*** Data records ***

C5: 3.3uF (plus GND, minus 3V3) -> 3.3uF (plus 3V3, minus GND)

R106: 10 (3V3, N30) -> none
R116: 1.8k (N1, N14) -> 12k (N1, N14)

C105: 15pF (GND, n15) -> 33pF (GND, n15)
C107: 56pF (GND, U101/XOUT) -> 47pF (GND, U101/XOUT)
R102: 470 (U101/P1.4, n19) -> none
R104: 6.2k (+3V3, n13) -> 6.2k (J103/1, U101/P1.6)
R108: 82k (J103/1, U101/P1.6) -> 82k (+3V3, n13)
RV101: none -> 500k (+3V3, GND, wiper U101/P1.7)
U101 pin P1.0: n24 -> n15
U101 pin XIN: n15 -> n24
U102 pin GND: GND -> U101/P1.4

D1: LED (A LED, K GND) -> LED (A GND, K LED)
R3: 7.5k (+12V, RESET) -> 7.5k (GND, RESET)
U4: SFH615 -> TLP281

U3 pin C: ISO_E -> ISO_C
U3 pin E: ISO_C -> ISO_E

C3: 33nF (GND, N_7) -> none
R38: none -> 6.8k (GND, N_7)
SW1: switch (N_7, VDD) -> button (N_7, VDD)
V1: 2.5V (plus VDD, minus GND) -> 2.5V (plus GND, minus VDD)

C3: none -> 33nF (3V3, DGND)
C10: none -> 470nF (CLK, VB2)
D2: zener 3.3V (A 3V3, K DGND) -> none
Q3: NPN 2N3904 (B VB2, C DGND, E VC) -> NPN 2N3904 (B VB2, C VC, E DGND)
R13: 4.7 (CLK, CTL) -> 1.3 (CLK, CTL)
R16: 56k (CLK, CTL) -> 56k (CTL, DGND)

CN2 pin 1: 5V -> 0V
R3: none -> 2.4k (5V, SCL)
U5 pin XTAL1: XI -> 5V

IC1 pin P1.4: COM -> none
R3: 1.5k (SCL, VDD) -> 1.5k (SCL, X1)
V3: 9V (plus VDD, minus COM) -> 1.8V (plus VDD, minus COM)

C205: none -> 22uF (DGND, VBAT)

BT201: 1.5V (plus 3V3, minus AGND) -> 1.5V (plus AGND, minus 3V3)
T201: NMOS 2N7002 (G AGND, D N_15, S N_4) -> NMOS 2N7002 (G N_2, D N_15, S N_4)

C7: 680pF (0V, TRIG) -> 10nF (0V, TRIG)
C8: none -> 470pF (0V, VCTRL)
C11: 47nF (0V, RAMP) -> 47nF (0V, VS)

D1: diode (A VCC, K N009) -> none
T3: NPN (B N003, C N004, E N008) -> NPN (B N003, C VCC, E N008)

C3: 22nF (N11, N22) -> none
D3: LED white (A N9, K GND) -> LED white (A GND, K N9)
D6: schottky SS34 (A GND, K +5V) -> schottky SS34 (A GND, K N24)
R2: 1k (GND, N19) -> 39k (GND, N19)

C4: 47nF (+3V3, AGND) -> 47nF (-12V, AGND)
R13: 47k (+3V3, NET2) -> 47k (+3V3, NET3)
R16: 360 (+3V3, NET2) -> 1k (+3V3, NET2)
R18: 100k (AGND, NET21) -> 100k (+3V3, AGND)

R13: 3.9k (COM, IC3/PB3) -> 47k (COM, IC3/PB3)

***

- **Work to complete**: Return, with no change at all, every line in the entries above from the line containing "C10: none -> 470nF (CLK, VB2)" through the line containing "D1: diode (A VCC, K N009) -> none".

- **Problem solution**:
C10: none -> 470nF (CLK, VB2)
D2: zener 3.3V (A 3V3, K DGND) -> none
Q3: NPN 2N3904 (B VB2, C DGND, E VC) -> NPN 2N3904 (B VB2, C VC, E DGND)
R13: 4.7 (CLK, CTL) -> 1.3 (CLK, CTL)
R16: 56k (CLK, CTL) -> 56k (CTL, DGND)

CN2 pin 1: 5V -> 0V
R3: none -> 2.4k (5V, SCL)
U5 pin XTAL1: XI -> 5V

IC1 pin P1.4: COM -> none
R3: 1.5k (SCL, VDD) -> 1.5k (SCL, X1)
V3: 9V (plus VDD, minus COM) -> 1.8V (plus VDD, minus COM)

C205: none -> 22uF (DGND, VBAT)

BT201: 1.5V (plus 3V3, minus AGND) -> 1.5V (plus AGND, minus 3V3)
T201: NMOS 2N7002 (G AGND, D N_15, S N_4) -> NMOS 2N7002 (G N_2, D N_15, S N_4)

C7: 680pF (0V, TRIG) -> 10nF (0V, TRIG)
C8: none -> 470pF (0V, VCTRL)
C11: 47nF (0V, RAMP) -> 47nF (0V, VS)

D1: diode (A VCC, K N009) -> none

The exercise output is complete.